== WHAT YOU WILL DO ==
Go line by line through the entries and show those that hold the string "minus".

(Data items)
━━━━━━━━━━━━━━━━━━━━━━━━━━━━━━

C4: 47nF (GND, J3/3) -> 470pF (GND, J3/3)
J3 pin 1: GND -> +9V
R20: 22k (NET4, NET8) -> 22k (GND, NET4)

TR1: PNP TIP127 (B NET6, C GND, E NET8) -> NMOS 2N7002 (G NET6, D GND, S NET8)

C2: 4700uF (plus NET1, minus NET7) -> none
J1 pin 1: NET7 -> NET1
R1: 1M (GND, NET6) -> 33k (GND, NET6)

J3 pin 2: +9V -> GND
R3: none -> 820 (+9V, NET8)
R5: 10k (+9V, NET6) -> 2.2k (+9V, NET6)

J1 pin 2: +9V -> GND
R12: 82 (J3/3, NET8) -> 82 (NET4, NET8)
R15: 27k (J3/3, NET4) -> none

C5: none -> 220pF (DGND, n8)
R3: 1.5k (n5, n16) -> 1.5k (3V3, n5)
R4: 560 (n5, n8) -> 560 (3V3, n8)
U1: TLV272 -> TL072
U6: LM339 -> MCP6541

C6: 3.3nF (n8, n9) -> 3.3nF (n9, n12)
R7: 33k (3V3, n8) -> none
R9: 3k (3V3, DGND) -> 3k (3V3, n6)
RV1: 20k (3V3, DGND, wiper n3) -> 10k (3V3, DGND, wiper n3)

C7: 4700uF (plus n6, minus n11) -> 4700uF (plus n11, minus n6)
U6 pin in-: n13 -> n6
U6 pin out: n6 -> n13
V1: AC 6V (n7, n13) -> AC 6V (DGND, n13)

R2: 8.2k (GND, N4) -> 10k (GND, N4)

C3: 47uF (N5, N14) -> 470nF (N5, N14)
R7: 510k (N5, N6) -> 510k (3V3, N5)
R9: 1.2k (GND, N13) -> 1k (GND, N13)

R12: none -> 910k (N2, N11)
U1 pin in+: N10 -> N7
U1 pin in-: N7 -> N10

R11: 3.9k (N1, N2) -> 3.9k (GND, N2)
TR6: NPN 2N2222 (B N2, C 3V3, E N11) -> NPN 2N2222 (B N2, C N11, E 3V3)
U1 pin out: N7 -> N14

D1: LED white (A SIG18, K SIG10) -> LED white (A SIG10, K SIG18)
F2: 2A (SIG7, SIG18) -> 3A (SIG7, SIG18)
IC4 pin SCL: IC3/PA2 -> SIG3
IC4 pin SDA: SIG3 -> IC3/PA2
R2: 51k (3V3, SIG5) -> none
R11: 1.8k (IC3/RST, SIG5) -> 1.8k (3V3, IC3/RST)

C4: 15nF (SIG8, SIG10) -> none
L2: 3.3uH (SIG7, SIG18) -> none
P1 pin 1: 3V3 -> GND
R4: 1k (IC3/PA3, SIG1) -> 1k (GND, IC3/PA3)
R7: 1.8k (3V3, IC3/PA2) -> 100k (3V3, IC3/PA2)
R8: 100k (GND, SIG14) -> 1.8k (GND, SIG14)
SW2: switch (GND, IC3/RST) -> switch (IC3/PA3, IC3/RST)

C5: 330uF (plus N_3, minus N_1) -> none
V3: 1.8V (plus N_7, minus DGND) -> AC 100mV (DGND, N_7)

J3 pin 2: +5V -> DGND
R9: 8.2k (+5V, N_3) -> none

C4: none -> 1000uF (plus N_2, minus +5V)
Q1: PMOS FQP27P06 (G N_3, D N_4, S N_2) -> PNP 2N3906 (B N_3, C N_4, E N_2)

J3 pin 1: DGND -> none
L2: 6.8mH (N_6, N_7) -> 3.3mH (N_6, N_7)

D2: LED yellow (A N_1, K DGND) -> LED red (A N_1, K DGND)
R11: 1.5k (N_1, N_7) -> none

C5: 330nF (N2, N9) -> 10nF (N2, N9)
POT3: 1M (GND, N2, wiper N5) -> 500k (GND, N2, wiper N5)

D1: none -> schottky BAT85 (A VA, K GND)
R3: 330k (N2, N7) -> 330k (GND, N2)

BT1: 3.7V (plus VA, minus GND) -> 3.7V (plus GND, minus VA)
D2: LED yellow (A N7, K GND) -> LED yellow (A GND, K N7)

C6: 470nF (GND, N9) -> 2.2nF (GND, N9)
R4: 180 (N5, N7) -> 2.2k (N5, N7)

━━━━━━━━━━━━━━━━━━━━━━━━━━━━━━

== FINAL ANSWER ==
C2: 4700uF (plus NET1, minus NET7) -> none
C7: 4700uF (plus n6, minus n11) -> 4700uF (plus n11, minus n6)
C5: 330uF (plus N_3, minus N_1) -> none
V3: 1.8V (plus N_7, minus DGND) -> AC 100mV (DGND, N_7)
C4: none -> 1000uF (plus N_2, minus +5V)
BT1: 3.7V (plus VA, minus GND) -> 3.7V (plus GND, minus VA)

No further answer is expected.